What this task involves: Please take the lines from the one holding "[158 371] x1.95" through the one holding "(gelb) [415 390]" in the data below and copy them exactly.

Record excerpts:
-------
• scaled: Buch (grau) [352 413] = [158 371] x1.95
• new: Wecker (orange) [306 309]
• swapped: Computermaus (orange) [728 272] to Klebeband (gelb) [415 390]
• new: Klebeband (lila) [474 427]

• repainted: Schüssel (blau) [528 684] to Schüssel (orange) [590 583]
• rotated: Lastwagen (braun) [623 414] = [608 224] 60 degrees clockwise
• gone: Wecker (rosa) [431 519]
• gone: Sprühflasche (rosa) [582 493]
-------
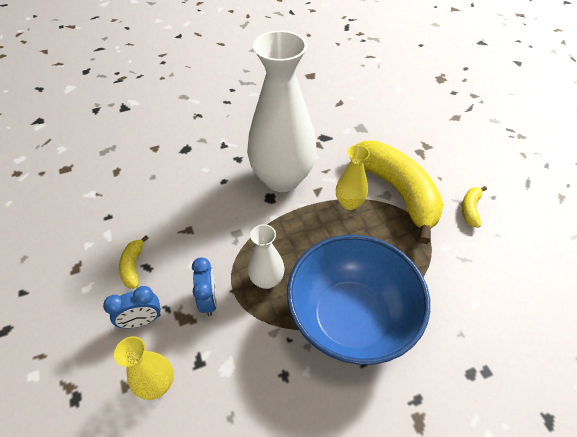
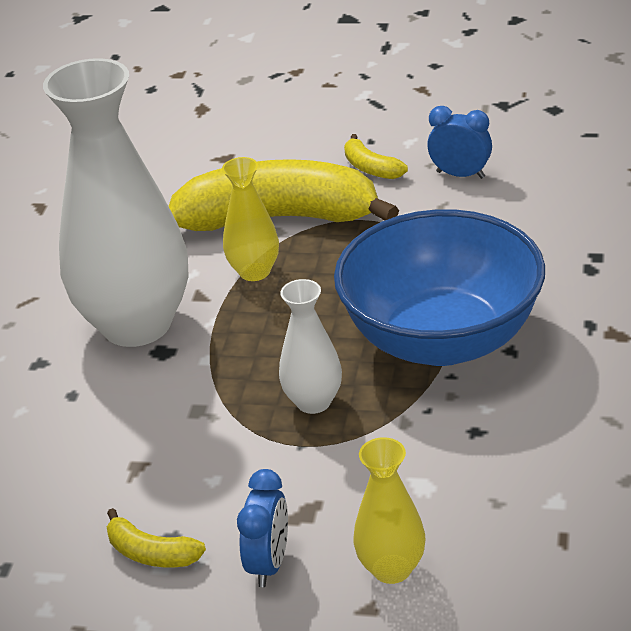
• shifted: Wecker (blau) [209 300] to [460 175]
-------
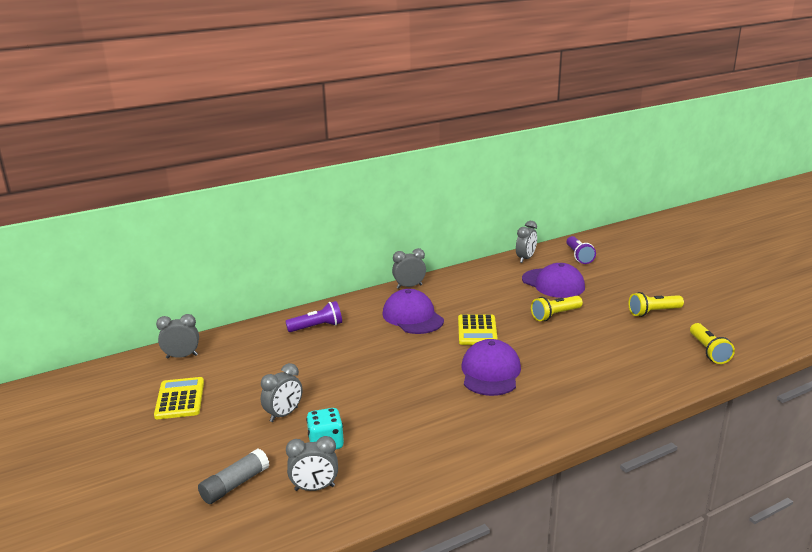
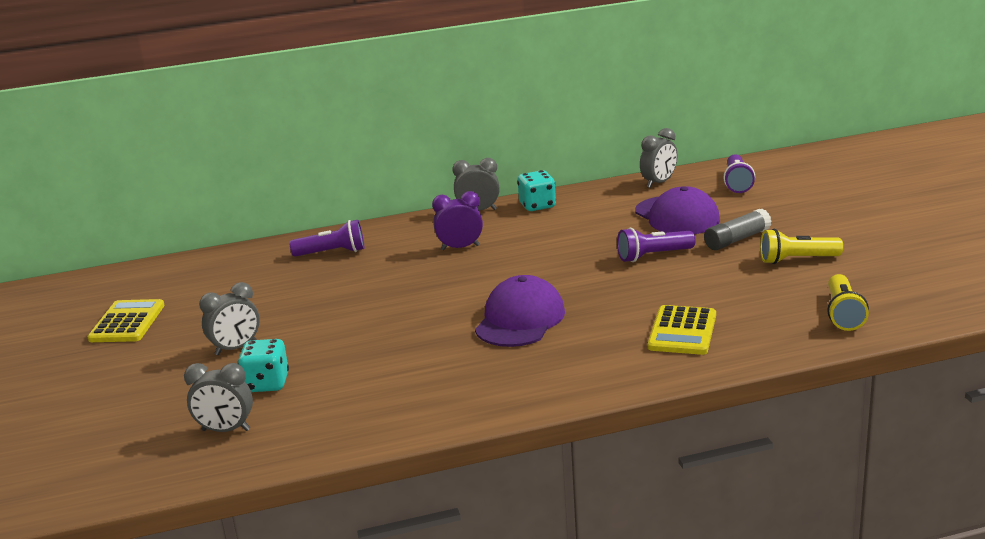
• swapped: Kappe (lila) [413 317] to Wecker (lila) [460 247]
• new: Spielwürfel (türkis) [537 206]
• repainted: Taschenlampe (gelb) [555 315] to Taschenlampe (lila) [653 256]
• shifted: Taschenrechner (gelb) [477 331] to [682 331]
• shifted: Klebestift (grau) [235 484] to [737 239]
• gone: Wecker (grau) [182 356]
-------
Exercise result:
• scaled: Buch (grau) [352 413] = [158 371] x1.95
• new: Wecker (orange) [306 309]
• swapped: Computermaus (orange) [728 272] to Klebeband (gelb) [415 390]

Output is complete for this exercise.